**Problem requirements:**
Starting with the line that contains "pink star: (116, 206) -> (103, 345), moved", copy out each line through the end of the entries below, exactly as written, and nothing else.

**Extracted data:**
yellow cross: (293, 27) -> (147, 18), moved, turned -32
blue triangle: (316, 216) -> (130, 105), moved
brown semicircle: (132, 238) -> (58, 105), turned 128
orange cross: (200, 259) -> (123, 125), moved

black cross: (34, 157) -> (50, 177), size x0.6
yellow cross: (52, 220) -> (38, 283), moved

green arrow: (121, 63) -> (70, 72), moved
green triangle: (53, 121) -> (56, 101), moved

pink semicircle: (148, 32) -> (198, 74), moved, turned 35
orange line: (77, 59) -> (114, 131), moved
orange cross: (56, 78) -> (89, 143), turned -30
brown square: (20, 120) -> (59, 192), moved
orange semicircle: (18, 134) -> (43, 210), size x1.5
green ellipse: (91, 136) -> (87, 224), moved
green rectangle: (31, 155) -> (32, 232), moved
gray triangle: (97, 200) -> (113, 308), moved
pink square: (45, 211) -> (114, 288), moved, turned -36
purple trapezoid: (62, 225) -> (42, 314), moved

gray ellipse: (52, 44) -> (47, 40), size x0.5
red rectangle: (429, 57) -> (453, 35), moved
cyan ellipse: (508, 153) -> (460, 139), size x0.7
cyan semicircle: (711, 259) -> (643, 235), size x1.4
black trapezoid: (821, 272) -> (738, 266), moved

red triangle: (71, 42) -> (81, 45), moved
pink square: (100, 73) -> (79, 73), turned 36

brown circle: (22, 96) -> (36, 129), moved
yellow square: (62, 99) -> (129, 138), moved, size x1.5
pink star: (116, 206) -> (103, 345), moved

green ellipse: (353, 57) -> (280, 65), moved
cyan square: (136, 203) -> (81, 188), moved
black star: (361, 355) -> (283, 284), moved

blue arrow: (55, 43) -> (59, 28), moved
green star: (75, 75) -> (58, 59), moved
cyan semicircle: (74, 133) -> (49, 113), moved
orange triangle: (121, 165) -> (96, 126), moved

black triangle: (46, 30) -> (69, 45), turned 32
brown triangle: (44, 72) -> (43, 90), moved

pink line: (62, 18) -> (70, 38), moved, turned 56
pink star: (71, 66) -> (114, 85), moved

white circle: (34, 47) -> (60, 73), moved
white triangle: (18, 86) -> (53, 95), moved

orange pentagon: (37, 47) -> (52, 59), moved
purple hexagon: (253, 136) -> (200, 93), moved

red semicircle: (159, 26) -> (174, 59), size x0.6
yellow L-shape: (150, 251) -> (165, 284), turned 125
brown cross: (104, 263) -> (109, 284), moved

**Solution for this problem:**
pink star: (116, 206) -> (103, 345), moved

green ellipse: (353, 57) -> (280, 65), moved
cyan square: (136, 203) -> (81, 188), moved
black star: (361, 355) -> (283, 284), moved

blue arrow: (55, 43) -> (59, 28), moved
green star: (75, 75) -> (58, 59), moved
cyan semicircle: (74, 133) -> (49, 113), moved
orange triangle: (121, 165) -> (96, 126), moved

black triangle: (46, 30) -> (69, 45), turned 32
brown triangle: (44, 72) -> (43, 90), moved

pink line: (62, 18) -> (70, 38), moved, turned 56
pink star: (71, 66) -> (114, 85), moved

white circle: (34, 47) -> (60, 73), moved
white triangle: (18, 86) -> (53, 95), moved

orange pentagon: (37, 47) -> (52, 59), moved
purple hexagon: (253, 136) -> (200, 93), moved

red semicircle: (159, 26) -> (174, 59), size x0.6
yellow L-shape: (150, 251) -> (165, 284), turned 125
brown cross: (104, 263) -> (109, 284), moved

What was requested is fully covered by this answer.